SOURCE RECORDS:
○ ○ ○ ○
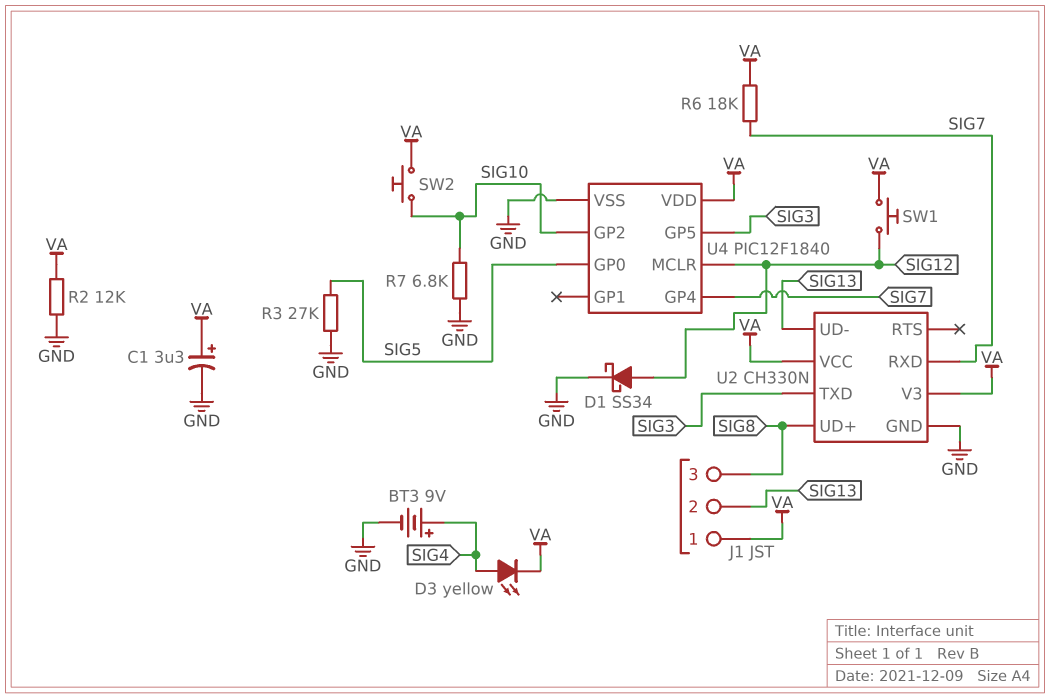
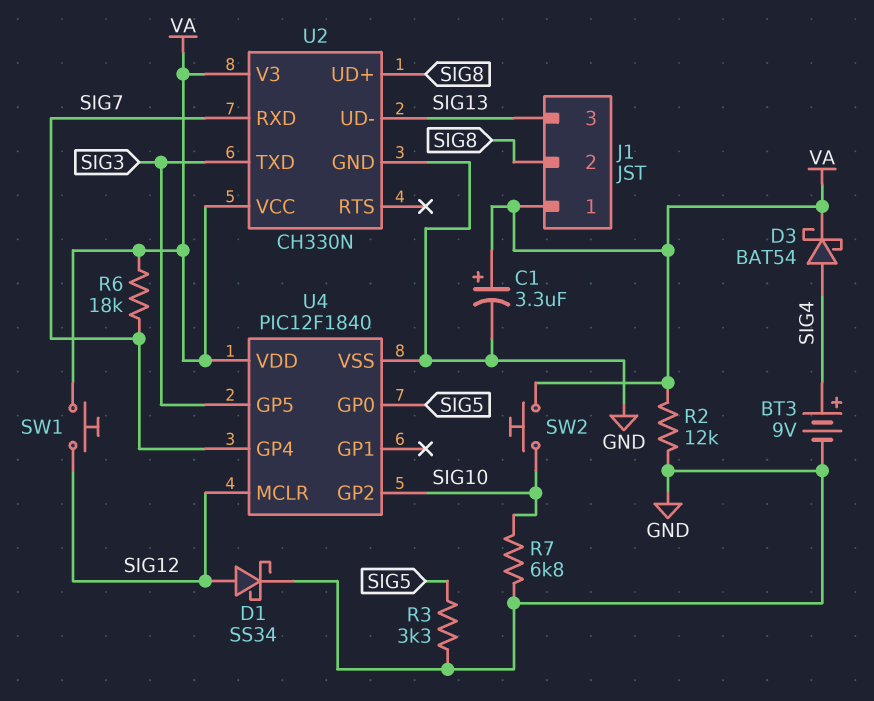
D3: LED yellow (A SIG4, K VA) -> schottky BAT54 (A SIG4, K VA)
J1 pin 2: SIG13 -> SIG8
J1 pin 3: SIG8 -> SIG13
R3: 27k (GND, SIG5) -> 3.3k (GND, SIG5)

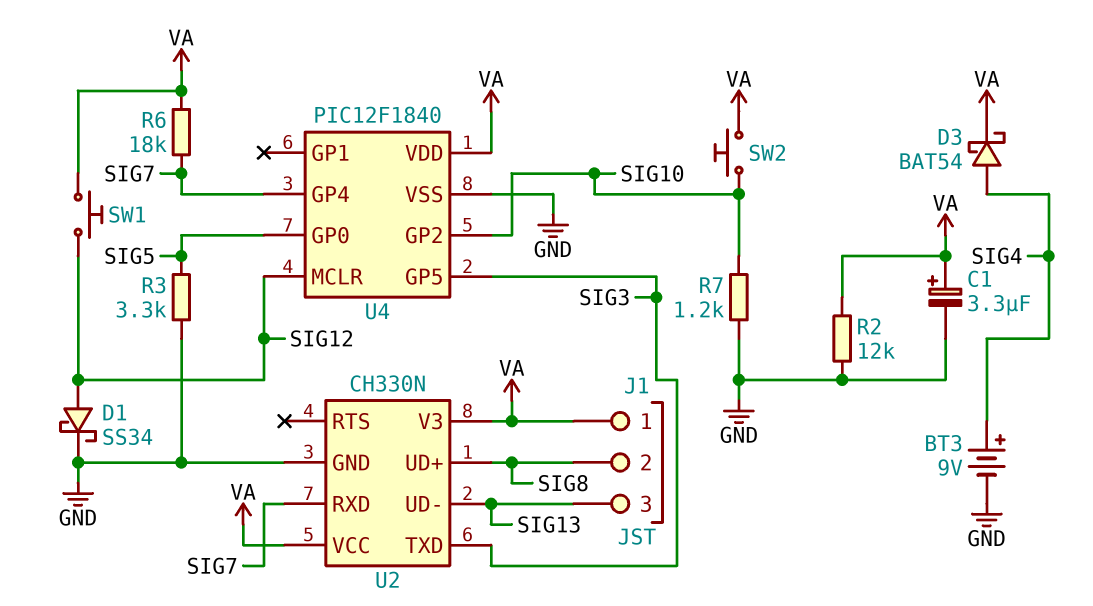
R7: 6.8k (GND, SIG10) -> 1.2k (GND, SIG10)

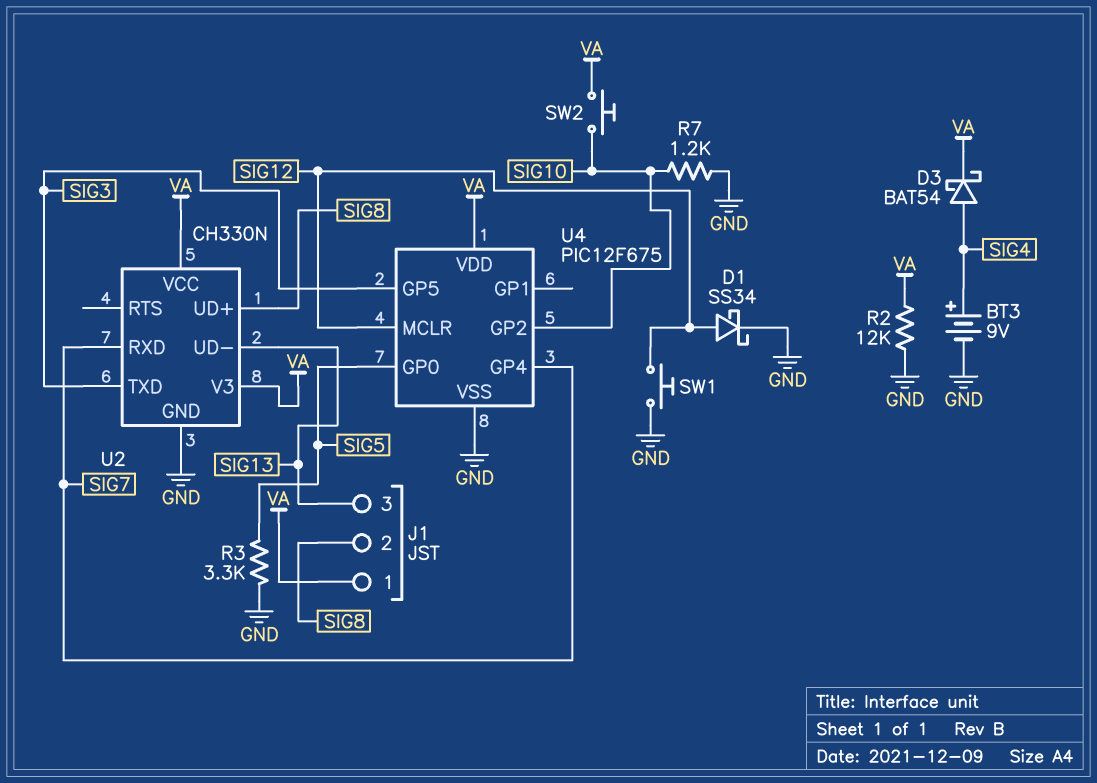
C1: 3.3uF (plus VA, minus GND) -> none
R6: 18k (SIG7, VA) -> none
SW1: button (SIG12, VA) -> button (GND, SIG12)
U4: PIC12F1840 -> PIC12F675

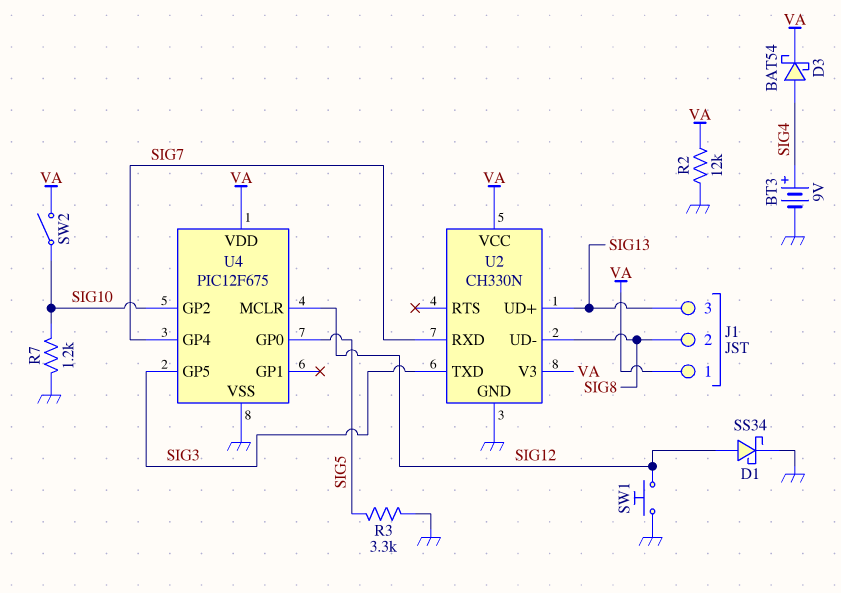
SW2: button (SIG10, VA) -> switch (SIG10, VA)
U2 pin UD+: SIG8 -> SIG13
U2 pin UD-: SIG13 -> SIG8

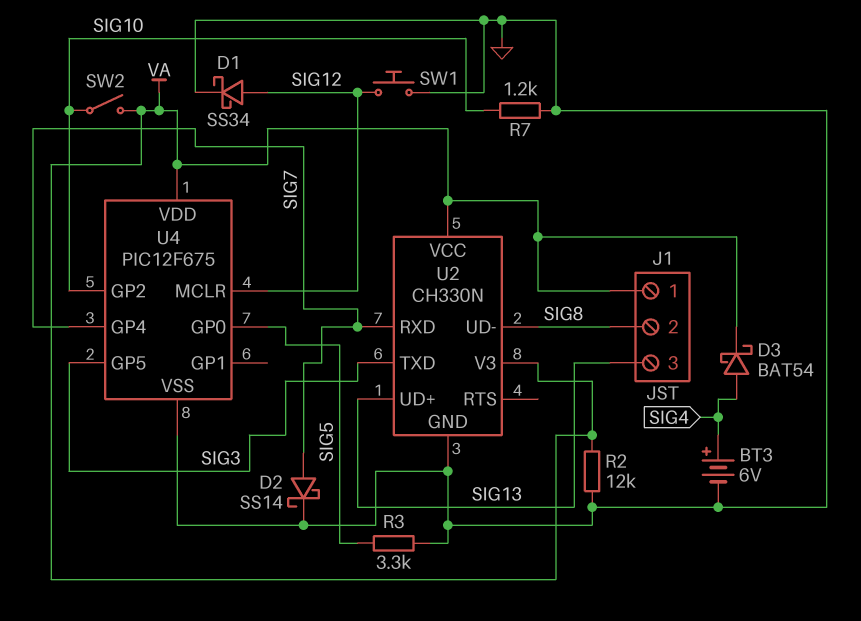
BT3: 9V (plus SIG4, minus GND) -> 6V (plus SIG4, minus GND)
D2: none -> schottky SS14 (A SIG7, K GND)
○ ○ ○ ○
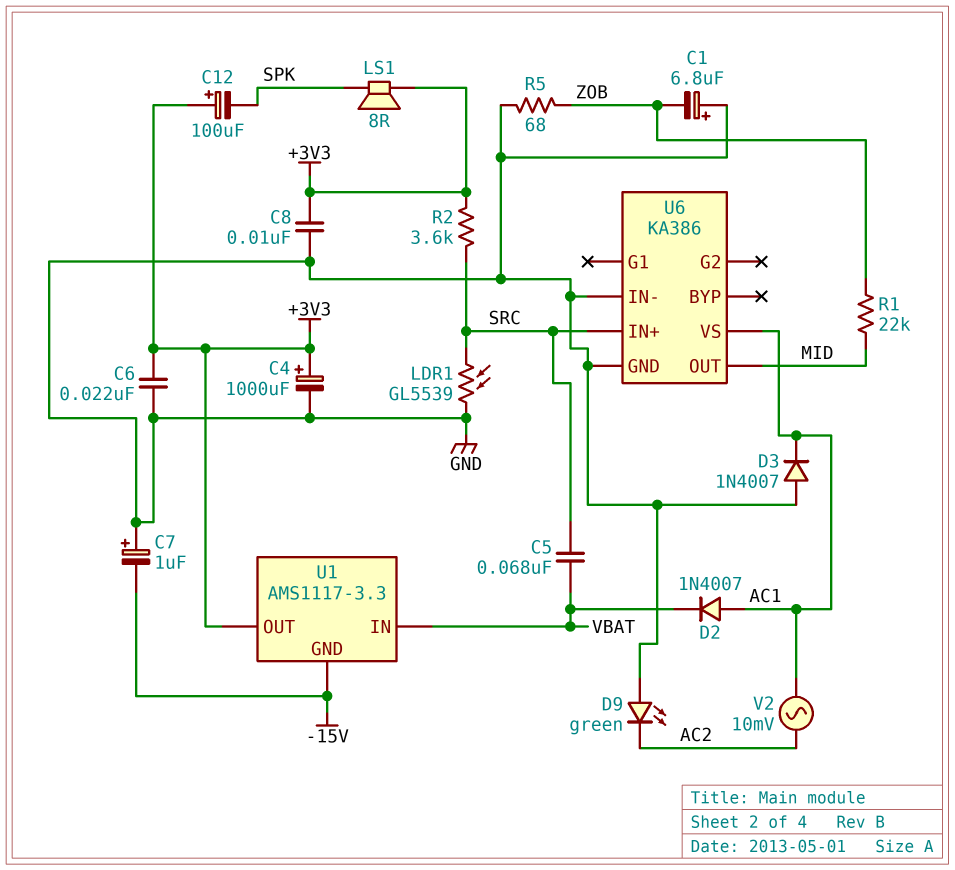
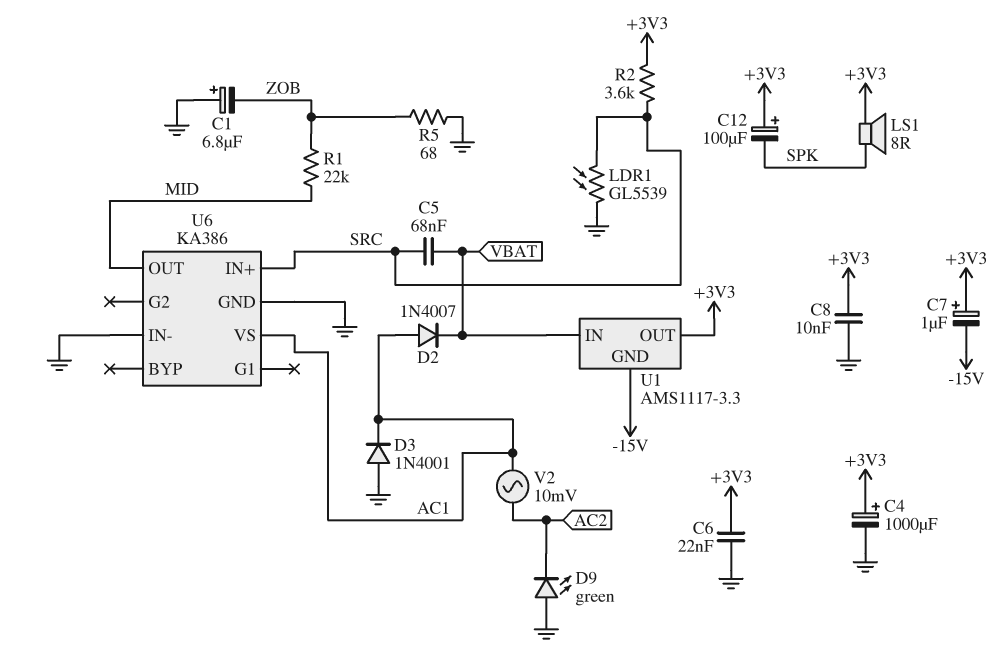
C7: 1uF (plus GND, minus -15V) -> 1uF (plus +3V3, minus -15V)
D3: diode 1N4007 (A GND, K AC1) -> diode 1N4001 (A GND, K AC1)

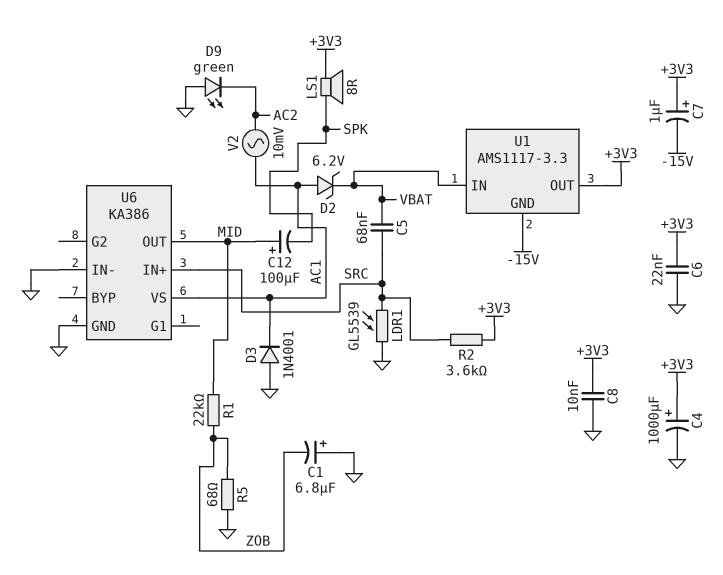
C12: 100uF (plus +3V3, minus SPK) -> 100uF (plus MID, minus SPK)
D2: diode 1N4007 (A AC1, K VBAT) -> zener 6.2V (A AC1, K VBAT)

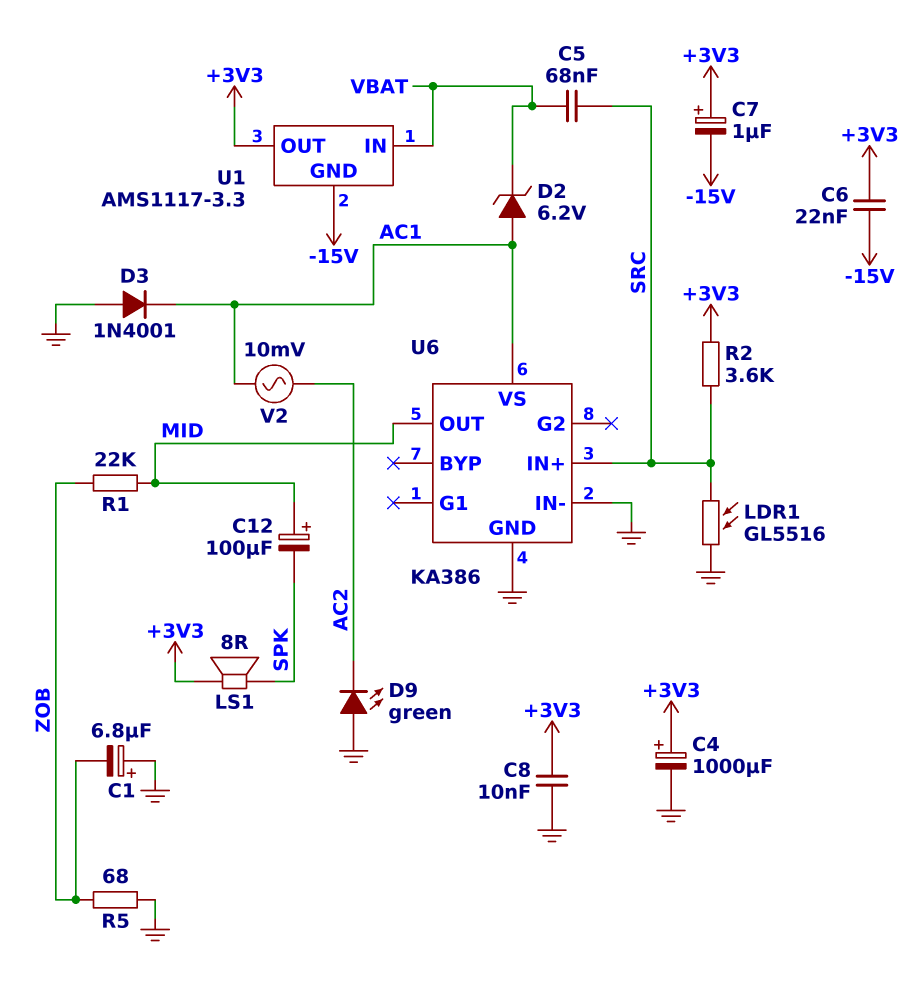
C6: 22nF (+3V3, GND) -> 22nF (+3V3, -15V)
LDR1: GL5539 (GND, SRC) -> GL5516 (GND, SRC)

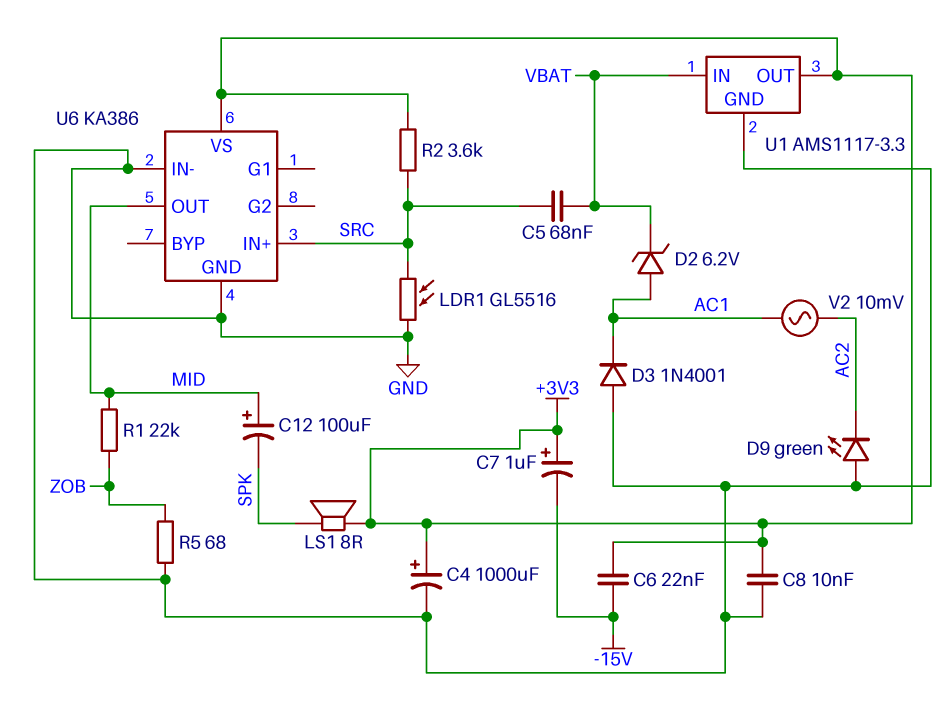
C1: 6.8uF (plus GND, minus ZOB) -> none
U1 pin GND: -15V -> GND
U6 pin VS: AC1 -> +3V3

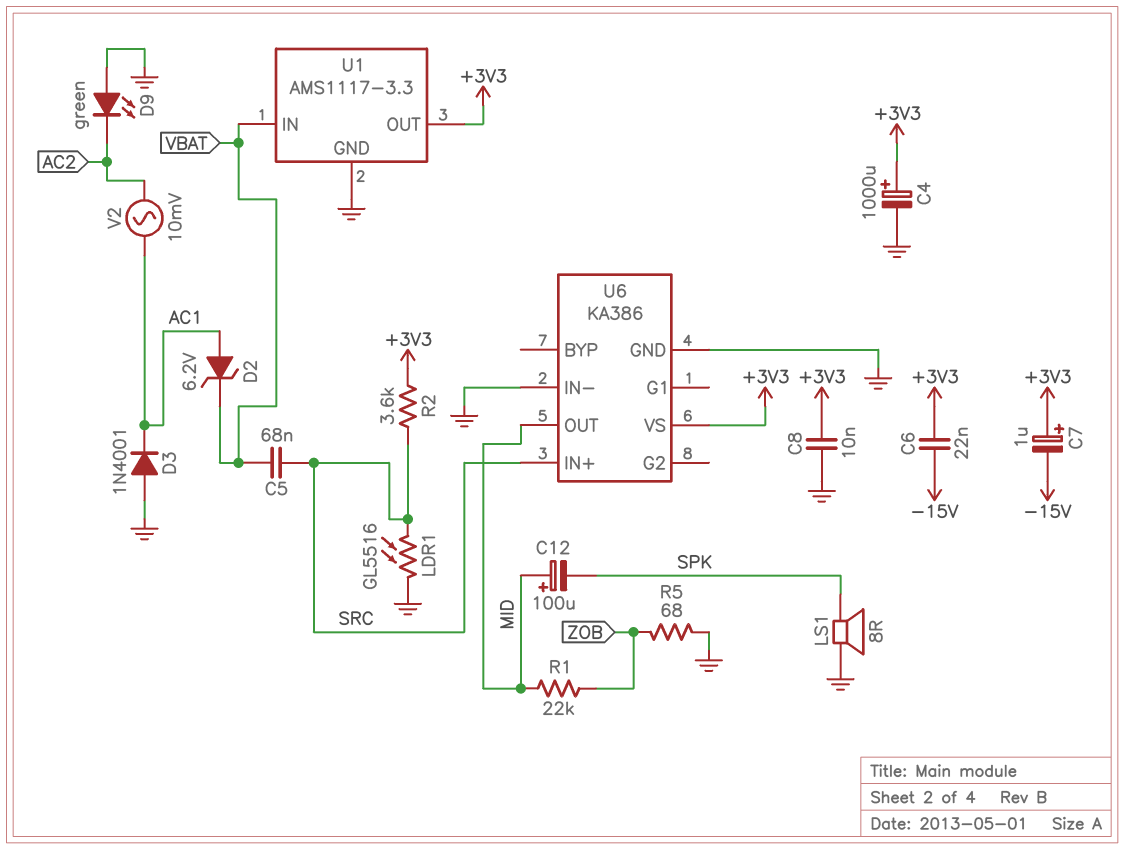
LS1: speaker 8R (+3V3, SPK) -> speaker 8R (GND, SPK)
○ ○ ○ ○
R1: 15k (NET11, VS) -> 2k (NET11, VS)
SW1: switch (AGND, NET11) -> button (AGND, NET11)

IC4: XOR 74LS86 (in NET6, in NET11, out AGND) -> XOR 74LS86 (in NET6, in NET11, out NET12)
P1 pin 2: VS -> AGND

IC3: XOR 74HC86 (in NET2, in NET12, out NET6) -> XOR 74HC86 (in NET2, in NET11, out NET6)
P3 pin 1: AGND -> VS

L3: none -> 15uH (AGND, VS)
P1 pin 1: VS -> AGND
○ ○ ○ ○
From the records above, copy only the lines running from the line containing "D3: LED yellow" to the line containing "D2: none -> schottky SS14 (A SIG7, K GND)", both ends included. Leave the pictures out.

D3: LED yellow (A SIG4, K VA) -> schottky BAT54 (A SIG4, K VA)
J1 pin 2: SIG13 -> SIG8
J1 pin 3: SIG8 -> SIG13
R3: 27k (GND, SIG5) -> 3.3k (GND, SIG5)

R7: 6.8k (GND, SIG10) -> 1.2k (GND, SIG10)

C1: 3.3uF (plus VA, minus GND) -> none
R6: 18k (SIG7, VA) -> none
SW1: button (SIG12, VA) -> button (GND, SIG12)
U4: PIC12F1840 -> PIC12F675

SW2: button (SIG10, VA) -> switch (SIG10, VA)
U2 pin UD+: SIG8 -> SIG13
U2 pin UD-: SIG13 -> SIG8

BT3: 9V (plus SIG4, minus GND) -> 6V (plus SIG4, minus GND)
D2: none -> schottky SS14 (A SIG7, K GND)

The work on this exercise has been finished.